*** EXTRACTED RECORDS ***

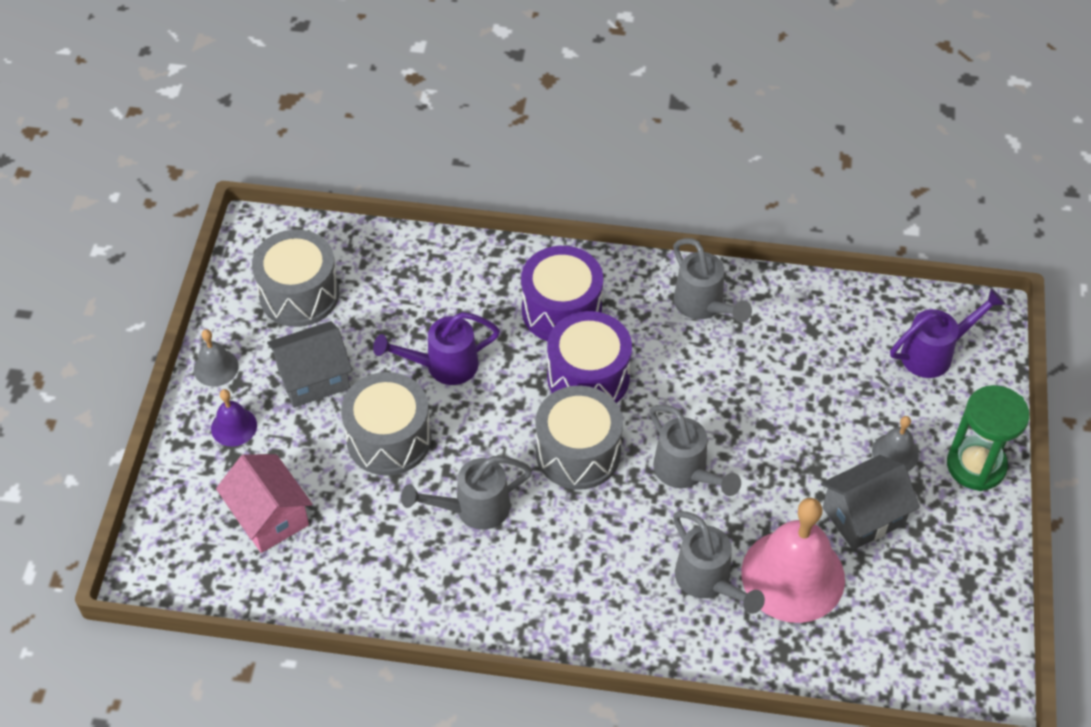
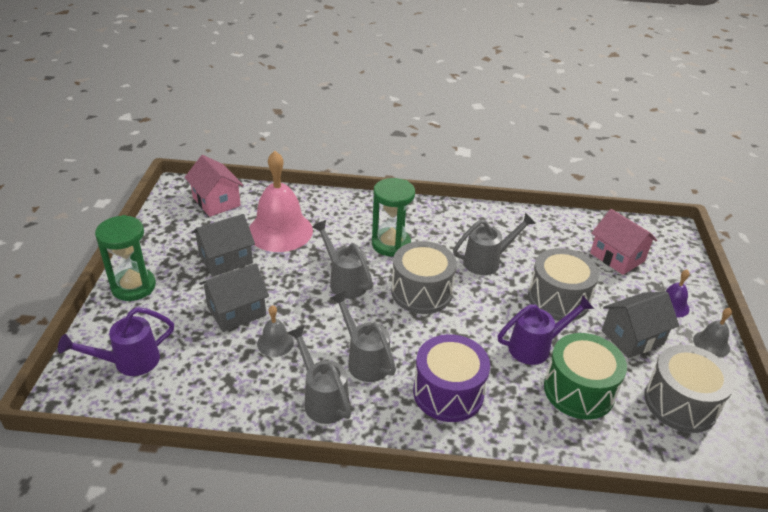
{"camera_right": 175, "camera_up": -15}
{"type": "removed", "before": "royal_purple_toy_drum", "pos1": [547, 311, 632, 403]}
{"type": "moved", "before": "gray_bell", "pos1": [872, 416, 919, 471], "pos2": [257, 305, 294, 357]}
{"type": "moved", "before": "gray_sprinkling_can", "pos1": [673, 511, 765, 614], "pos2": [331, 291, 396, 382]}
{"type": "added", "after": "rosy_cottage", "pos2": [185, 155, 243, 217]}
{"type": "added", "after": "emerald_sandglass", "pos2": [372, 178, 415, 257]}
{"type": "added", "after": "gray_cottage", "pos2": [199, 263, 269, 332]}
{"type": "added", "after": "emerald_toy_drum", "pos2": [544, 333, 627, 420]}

***
*** EXTRACTED RECORDS ***

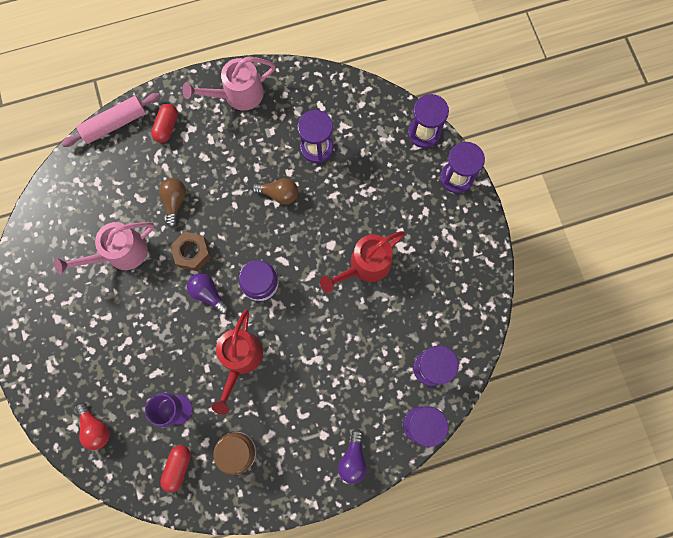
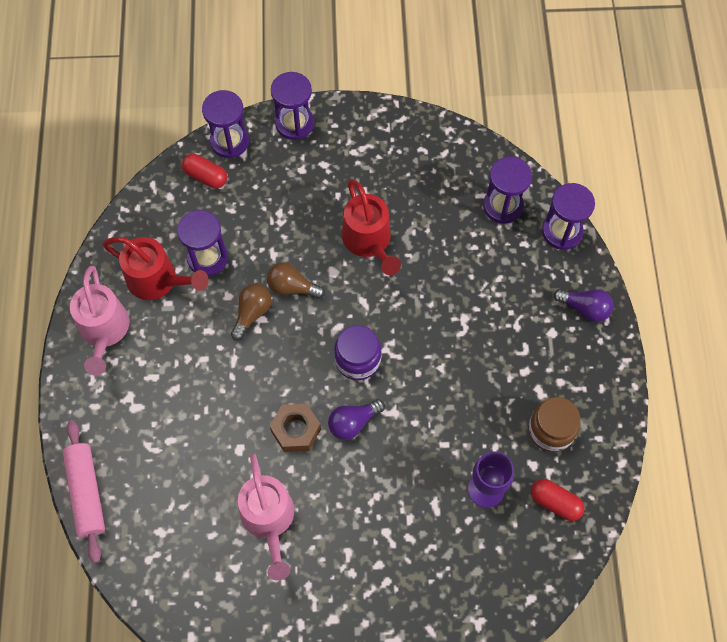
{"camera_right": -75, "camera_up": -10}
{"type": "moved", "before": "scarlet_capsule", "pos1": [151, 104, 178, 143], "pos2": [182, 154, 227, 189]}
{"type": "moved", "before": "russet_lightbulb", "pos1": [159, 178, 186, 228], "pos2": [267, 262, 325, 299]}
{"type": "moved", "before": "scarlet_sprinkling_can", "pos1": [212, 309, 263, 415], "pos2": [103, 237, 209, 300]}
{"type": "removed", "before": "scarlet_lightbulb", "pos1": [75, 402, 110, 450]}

***

- _ASSIGNED TASK_
Go through the entries and count the lines where the word "after" appears; give only the count.

- _RESULT_
4